Work to complete: Leave the pictures out, and repeat exactly each line from the one that holds "(494, 184) = (535, 282): black" through the final line of the entries below.

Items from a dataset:
━━━

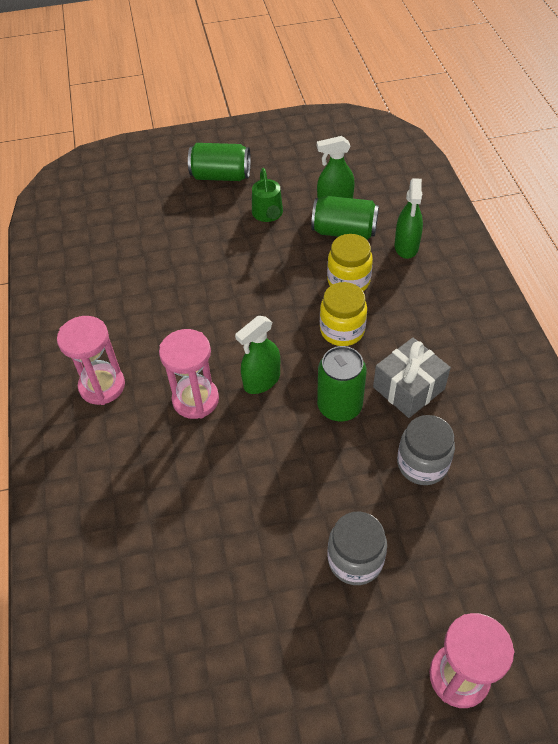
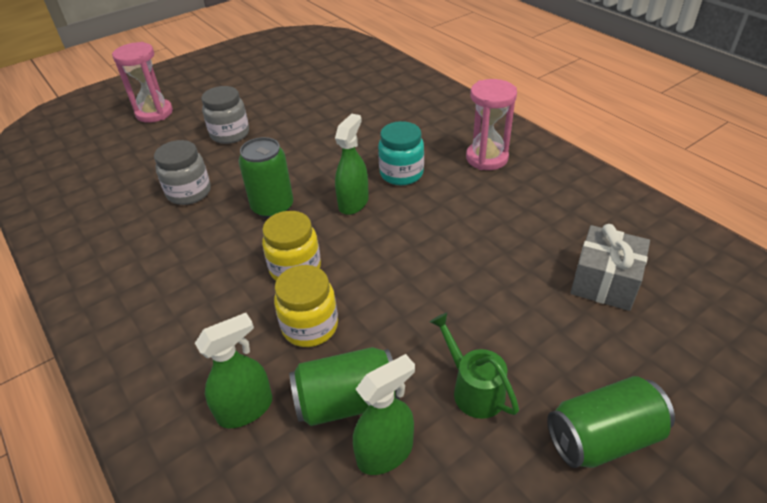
camera: 155 degrees right, 10 degrees down
(195, 399) = (401, 174): pink hourglass -> turquoise jar
(406, 247) = (245, 409): green spray bottle -> green spray bottle turned 75 degrees clockwise
(408, 388) = (210, 240): grey gift -> grey gift (605, 282)

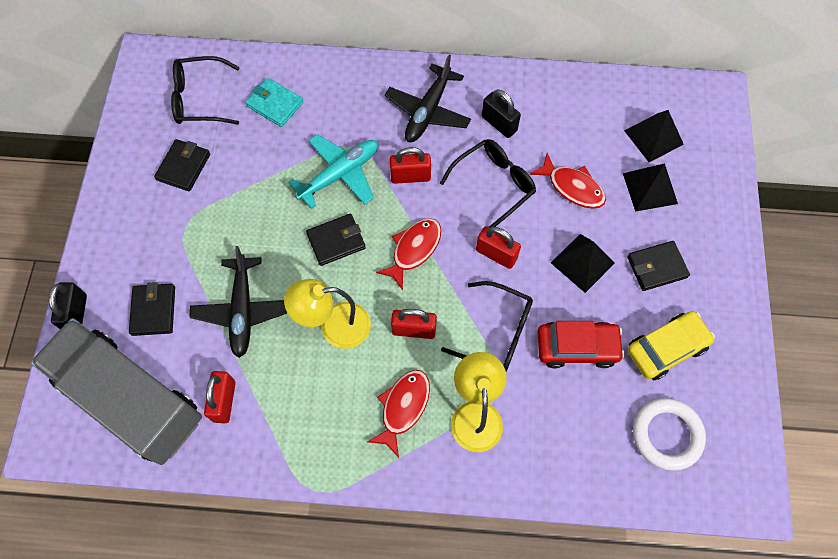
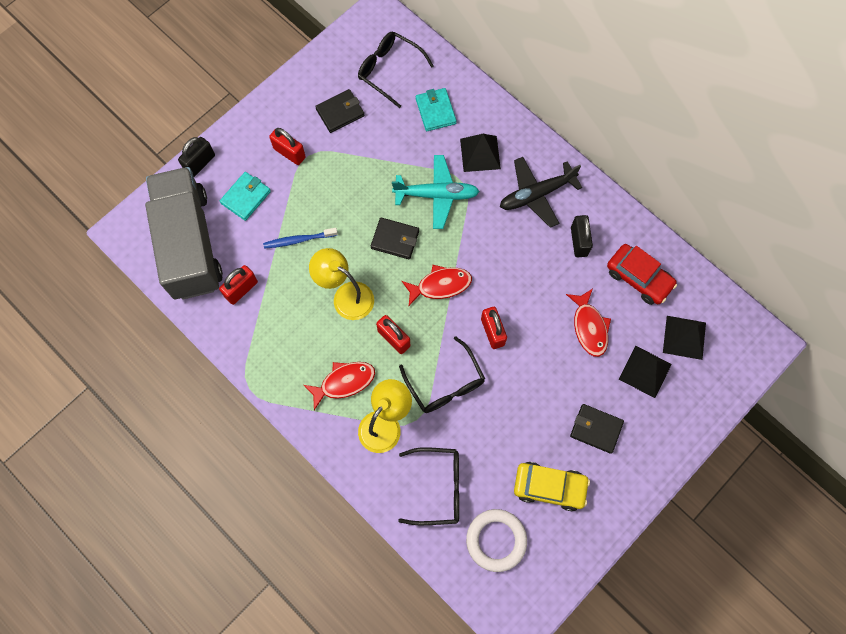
camera: 40 degrees right, 5 degrees up
(153, 310) = (246, 197): black wallet -> turquoise wallet
(243, 310) = (299, 240): black plane -> blue toothbrush
(410, 176) = (482, 232): red padlock -> red padlock (289, 153)
(494, 184) = (535, 282): black glasses -> black glasses (438, 487)
(577, 347) = (489, 436): red car -> red car (639, 278)
(582, 263) = (546, 384): black pyramid -> black pyramid (480, 154)

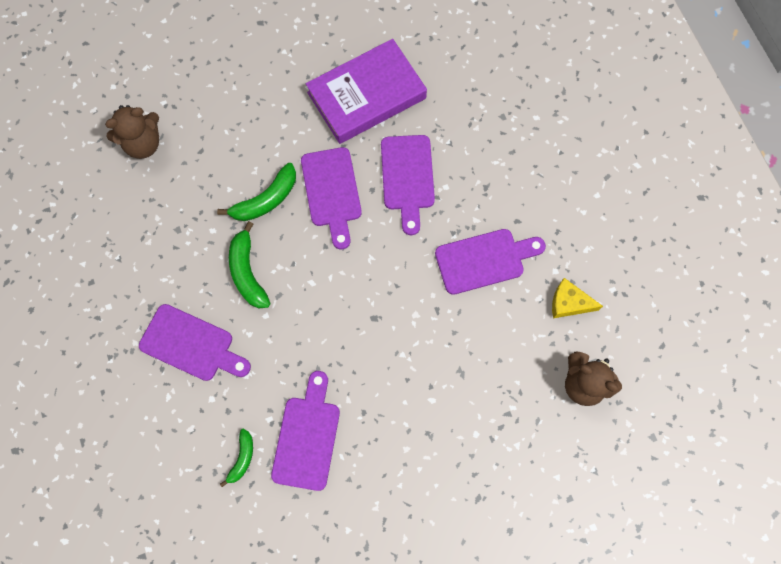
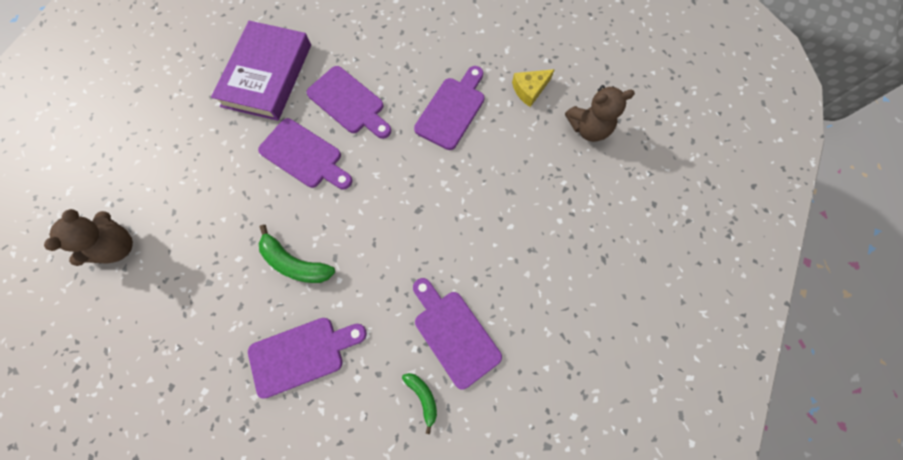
camera: 45 degrees left, 0 degrees up
(266, 200) = (260, 202): green banana -> none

━━━

Final answer:
(494, 184) = (535, 282): black glasses -> black glasses (438, 487)
(577, 347) = (489, 436): red car -> red car (639, 278)
(582, 263) = (546, 384): black pyramid -> black pyramid (480, 154)

camera: 45 degrees left, 0 degrees up
(266, 200) = (260, 202): green banana -> none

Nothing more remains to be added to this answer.